- **AIM OF THE EXERCISE**
Please state how many lines in the records below contain the word "BARO"; the answer should be a number and nothing else.
# # # # # # #
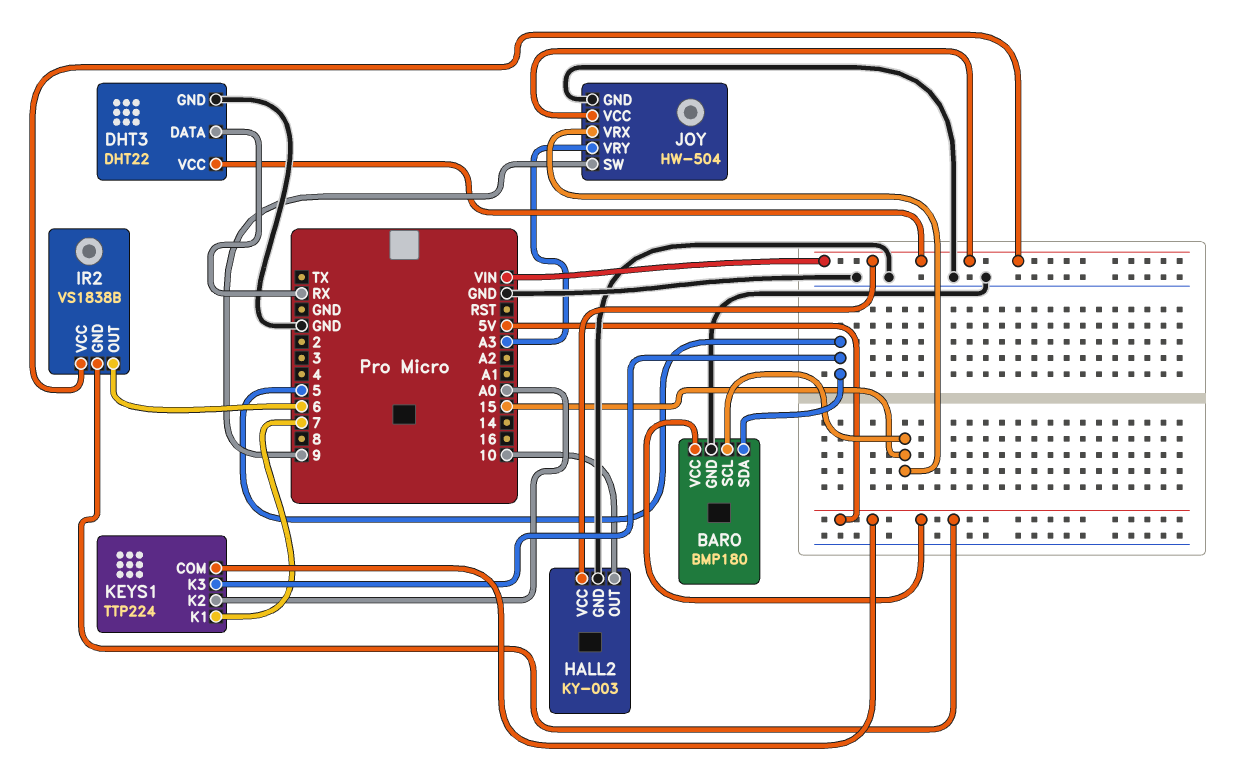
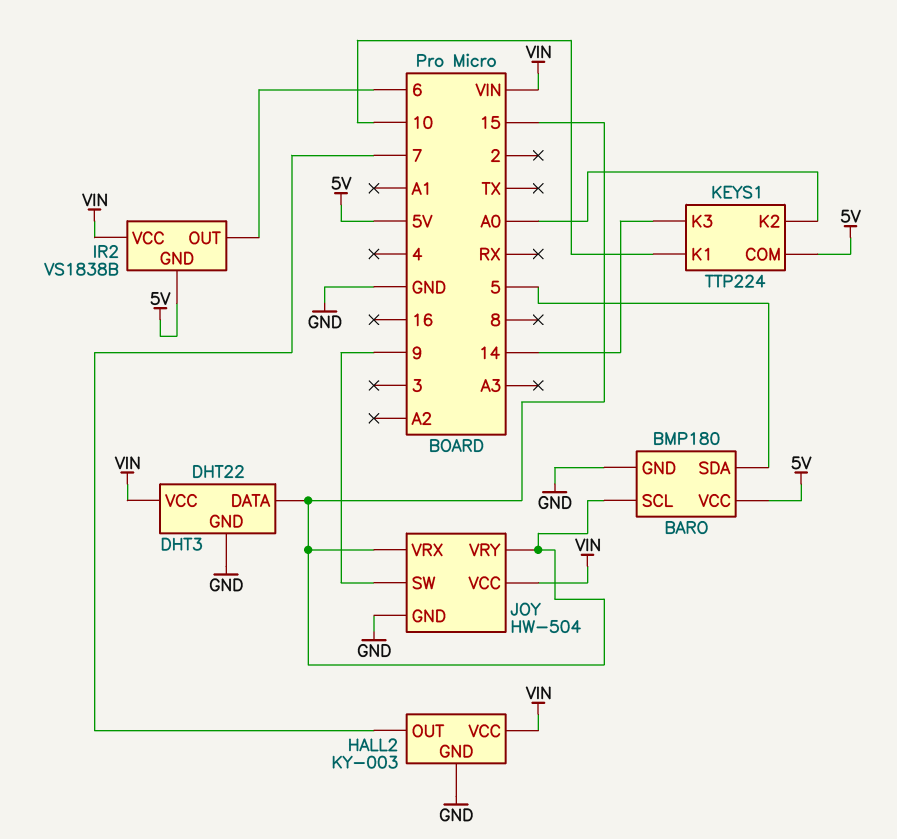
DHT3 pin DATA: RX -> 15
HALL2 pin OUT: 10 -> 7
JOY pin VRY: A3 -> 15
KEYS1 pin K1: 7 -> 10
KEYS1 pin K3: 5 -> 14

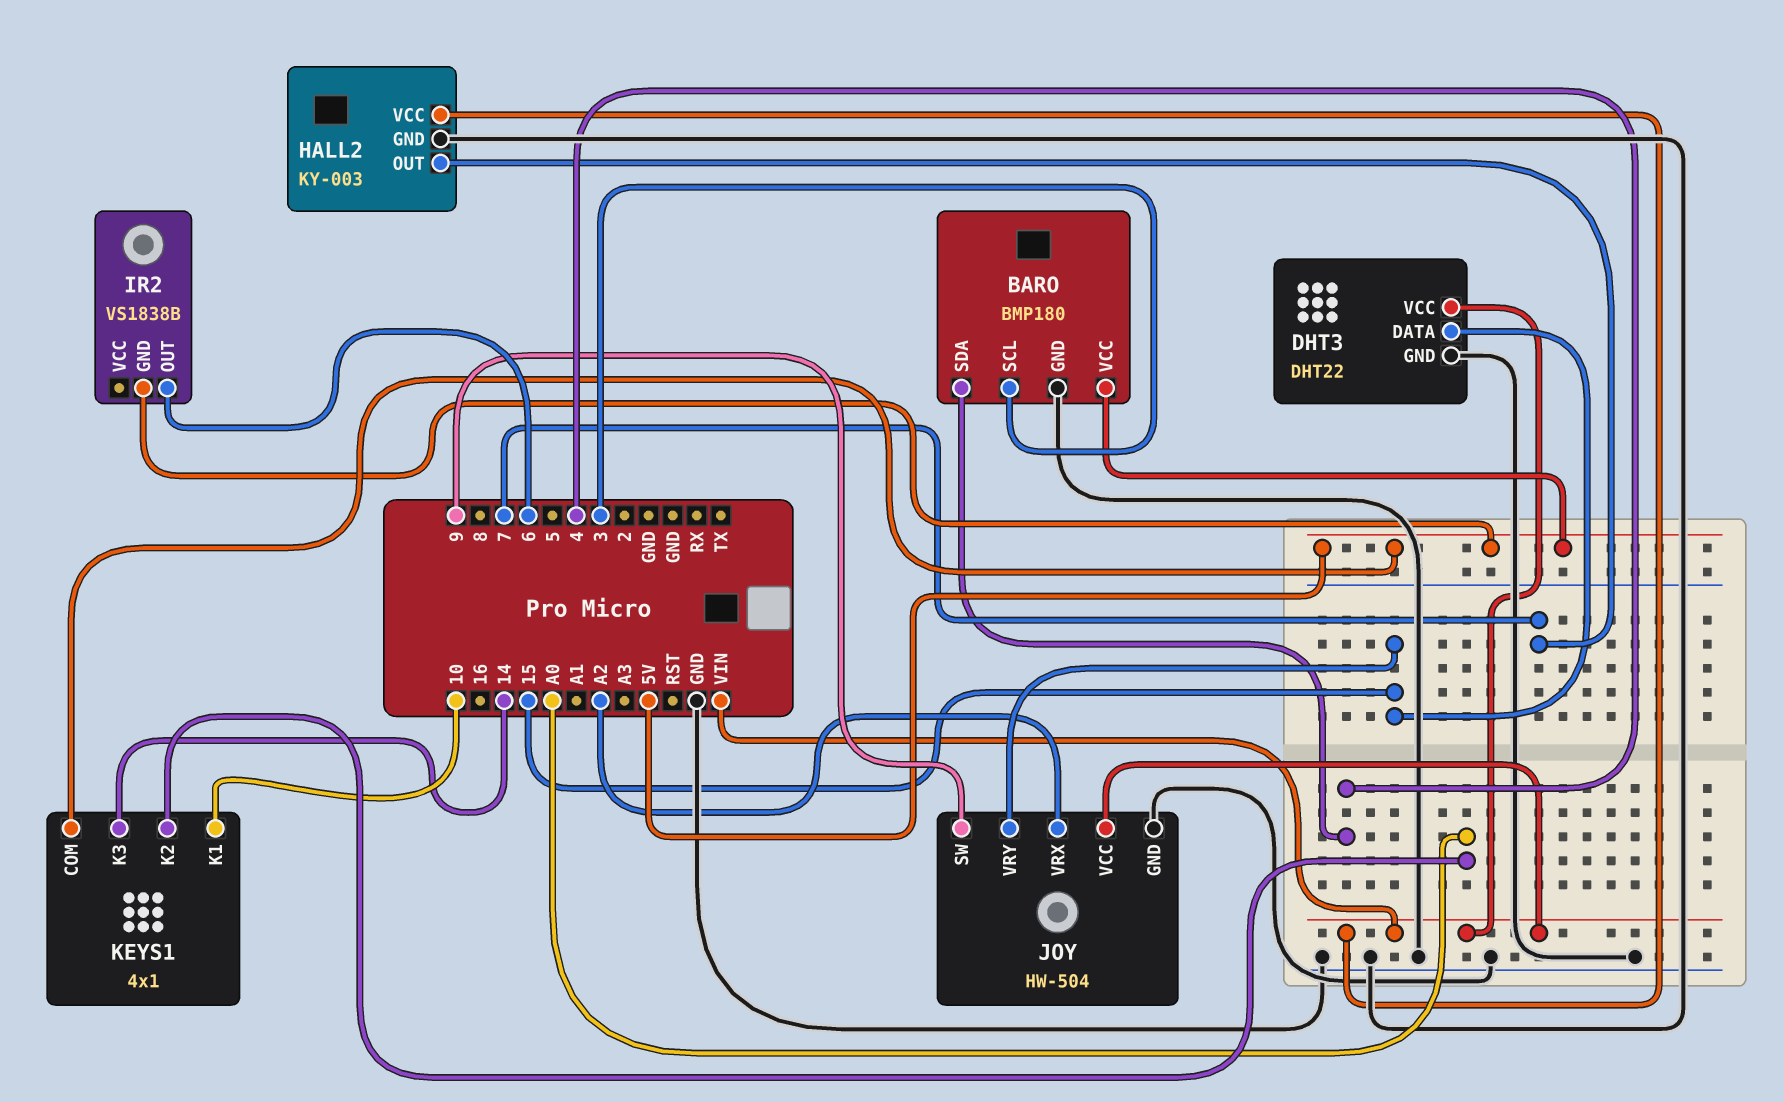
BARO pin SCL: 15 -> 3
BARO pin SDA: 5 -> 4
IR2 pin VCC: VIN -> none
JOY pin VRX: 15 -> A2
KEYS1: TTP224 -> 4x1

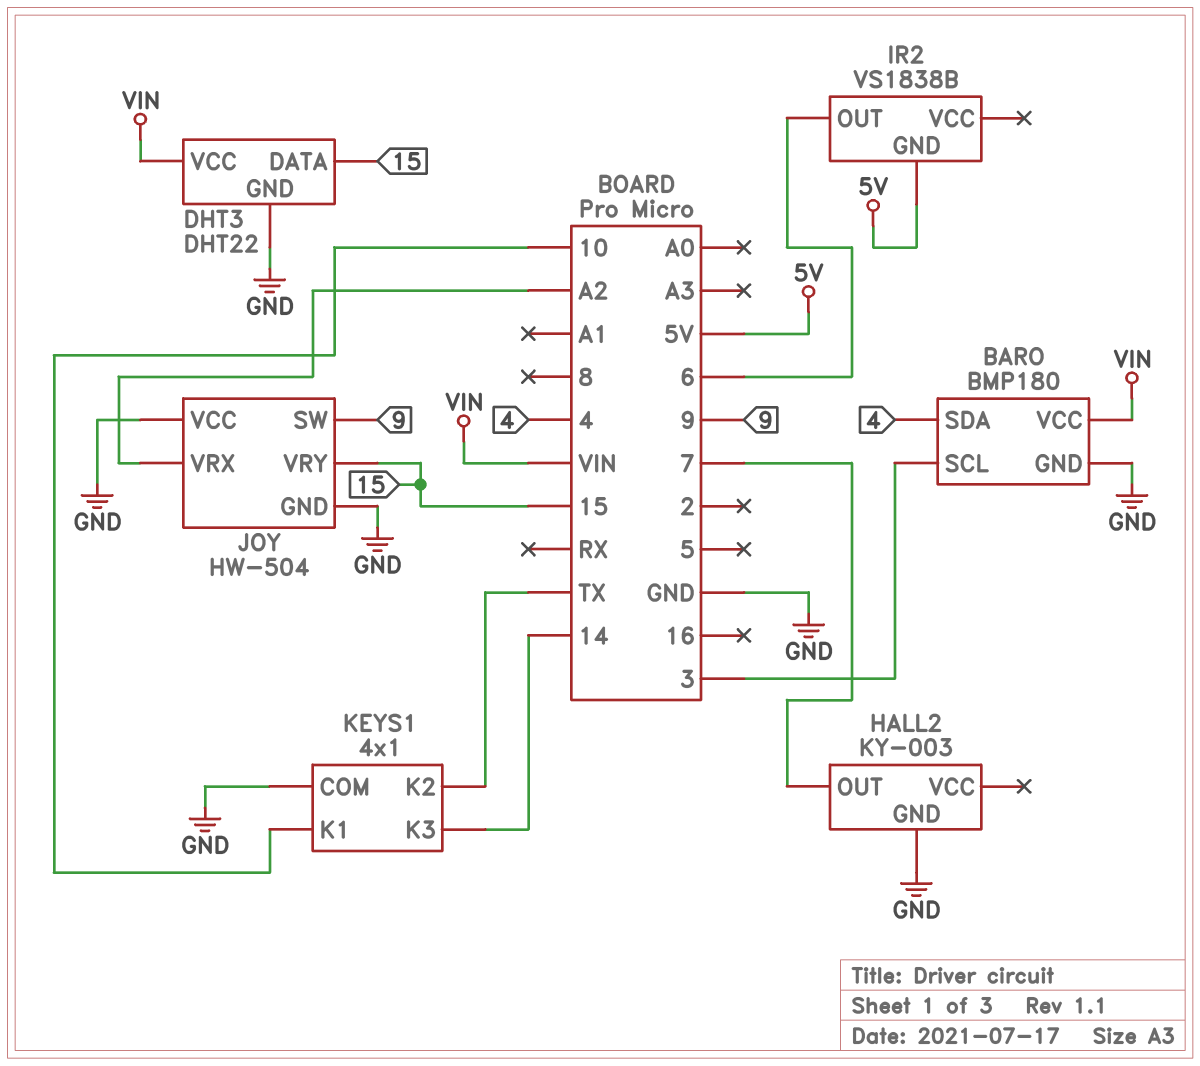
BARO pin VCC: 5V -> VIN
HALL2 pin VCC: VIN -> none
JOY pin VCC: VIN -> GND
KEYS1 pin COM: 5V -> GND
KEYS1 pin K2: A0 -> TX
# # # # # # #
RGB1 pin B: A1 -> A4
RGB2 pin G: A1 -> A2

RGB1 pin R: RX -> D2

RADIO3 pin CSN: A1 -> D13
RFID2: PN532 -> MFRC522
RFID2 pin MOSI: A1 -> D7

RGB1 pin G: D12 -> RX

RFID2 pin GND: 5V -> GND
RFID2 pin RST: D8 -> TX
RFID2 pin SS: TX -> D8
# # # # # # #
- **EXERCISE SOLUTION**
3